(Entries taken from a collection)
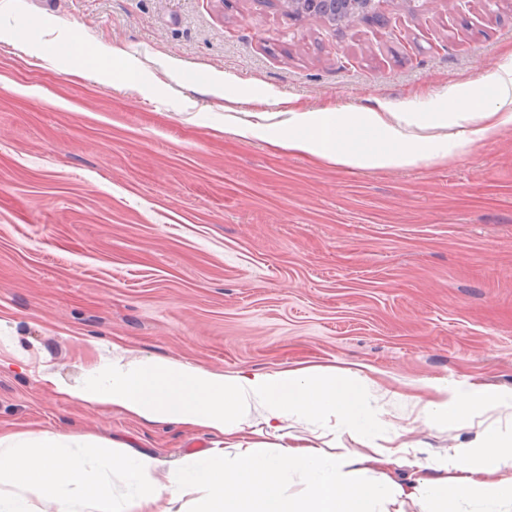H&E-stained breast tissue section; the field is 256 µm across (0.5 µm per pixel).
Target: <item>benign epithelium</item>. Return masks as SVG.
<instances>
[{
	"instance_id": "1",
	"label": "benign epithelium",
	"mask_w": 512,
	"mask_h": 512,
	"mask_svg": "<svg viewBox=\"0 0 512 512\" xmlns=\"http://www.w3.org/2000/svg\"><path fill=\"white\" fill-rule=\"evenodd\" d=\"M291 14L314 15L338 26L349 28L367 18L388 30L396 38L402 37L398 27L383 11L384 0H278Z\"/></svg>"
}]
</instances>
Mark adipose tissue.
I'll use <instances>...</instances> for the list:
<instances>
[{
  "instance_id": "ef3b65f1",
  "label": "adipose tissue",
  "mask_w": 512,
  "mask_h": 512,
  "mask_svg": "<svg viewBox=\"0 0 512 512\" xmlns=\"http://www.w3.org/2000/svg\"><path fill=\"white\" fill-rule=\"evenodd\" d=\"M68 54L84 59L90 80L109 74L118 89L137 86L136 67L118 46L68 40ZM512 127V64L499 72L492 91L449 88L438 109L420 111L416 103L398 109L378 103L371 109L344 107L225 113L224 129L244 143L264 142L318 163L358 169L444 163L461 142L476 143ZM359 373L348 369L297 367L270 373L242 372L226 377L166 360L128 363L115 358L90 370L78 385L61 386L69 398L91 406L119 409L149 422L201 426L220 438L253 427L250 401L265 409L261 435H277L284 417L332 416L339 434L356 447L328 454L307 444H291L276 455L239 446L229 464L216 448L187 465L162 469L152 453L117 444L102 450L91 437L51 431L0 434V512H31L23 489L53 488V512H79L86 499L97 512H172V503L196 497L199 512H375L398 496L416 500L421 512H457V503L481 495L483 512L512 507V432L487 430L474 441L450 449L433 461L431 477L403 488L387 469L406 453L405 429L392 430L393 447L381 446L386 423L362 402ZM512 404V391L489 393L475 385H433L425 404L428 420L468 423L476 408ZM380 469L379 478L357 481L358 471ZM122 472L134 493L116 504L108 477ZM304 481L301 497L275 493L288 473Z\"/></svg>"
}]
</instances>
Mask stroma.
<instances>
[{
	"label": "stroma",
	"mask_w": 512,
	"mask_h": 512,
	"mask_svg": "<svg viewBox=\"0 0 512 512\" xmlns=\"http://www.w3.org/2000/svg\"><path fill=\"white\" fill-rule=\"evenodd\" d=\"M405 34L331 28L276 0H0V431L125 443L165 465L209 451L200 427L147 424L65 398L104 359L209 372L363 368L365 405L407 428L401 486L512 407L429 423L445 380L512 390V127L448 162L355 169L224 133L212 72L239 110L270 87L300 105L439 104L490 88L512 49V0L387 6ZM50 27L23 29V20ZM124 48L141 87L80 78L70 32ZM186 88L164 86L163 61ZM334 419L287 417L256 453L299 441L335 453Z\"/></svg>",
	"instance_id": "stroma-1"
}]
</instances>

Exercise prompt:
Return the entries unchanged, save for the pictures, which do not belong in the copy.

Task output:
H&E-stained breast tissue section; the field is 256 µm across (0.5 µm per pixel).
Target: <item>benign epithelium</item>. Return masks as SVG.
<instances>
[{
	"instance_id": "1",
	"label": "benign epithelium",
	"mask_w": 512,
	"mask_h": 512,
	"mask_svg": "<svg viewBox=\"0 0 512 512\" xmlns=\"http://www.w3.org/2000/svg\"><path fill=\"white\" fill-rule=\"evenodd\" d=\"M291 14L314 15L338 26L349 28L367 18L388 30L396 38L402 37L398 27L383 11L384 0H278Z\"/></svg>"
}]
</instances>
Mark adipose tissue.
I'll use <instances>...</instances> for the list:
<instances>
[{
  "instance_id": "ef3b65f1",
  "label": "adipose tissue",
  "mask_w": 512,
  "mask_h": 512,
  "mask_svg": "<svg viewBox=\"0 0 512 512\" xmlns=\"http://www.w3.org/2000/svg\"><path fill=\"white\" fill-rule=\"evenodd\" d=\"M68 54L84 59L90 80L109 74L118 89L137 86L136 67L118 46L68 40ZM512 127V64L499 72L492 91L449 88L438 109L420 111L416 103L398 109L378 103L371 109L344 107L225 113L224 129L244 143L264 142L318 163L358 169L444 163L461 142L476 143ZM359 373L348 369L297 367L270 373L242 372L226 377L166 360L128 363L115 358L90 370L78 385L61 386L69 398L91 406L119 409L149 422L201 426L220 438L253 427L250 401L265 409L261 435H277L284 417L332 416L339 434L356 447L328 454L307 444H291L276 455L239 446L229 464L216 448L187 465L162 469L152 453L117 444L102 450L91 437L51 431L0 434V512H31L23 489L53 488V512H79L86 499L97 512H172V503L196 497L199 512H375L398 496L416 500L421 512H457V503L481 495L483 512L512 507V432L487 430L474 441L450 449L433 461L431 477L403 488L387 469L406 453L405 429L392 430L393 447L381 446L386 423L362 402ZM512 404V391L489 393L475 385H433L425 404L428 420L468 423L476 408ZM380 469L379 478L357 481L358 471ZM122 472L134 493L116 504L108 477ZM304 481L301 497L275 493L288 473Z\"/></svg>"
}]
</instances>
Mask stroma.
<instances>
[{
	"label": "stroma",
	"mask_w": 512,
	"mask_h": 512,
	"mask_svg": "<svg viewBox=\"0 0 512 512\" xmlns=\"http://www.w3.org/2000/svg\"><path fill=\"white\" fill-rule=\"evenodd\" d=\"M405 34L331 28L276 0H0V431L125 443L165 465L209 451L200 427L147 424L65 398L104 359L209 372L363 368L365 405L407 428L401 486L512 407L429 423L445 380L512 390V127L448 162L355 169L224 133L212 72L239 110L270 87L300 105L439 104L490 88L512 49V0L387 6ZM50 27L23 29V20ZM124 48L141 87L80 78L70 32ZM186 88L164 86L163 61ZM334 419L287 417L256 453L299 441L335 453Z\"/></svg>",
	"instance_id": "stroma-1"
}]
</instances>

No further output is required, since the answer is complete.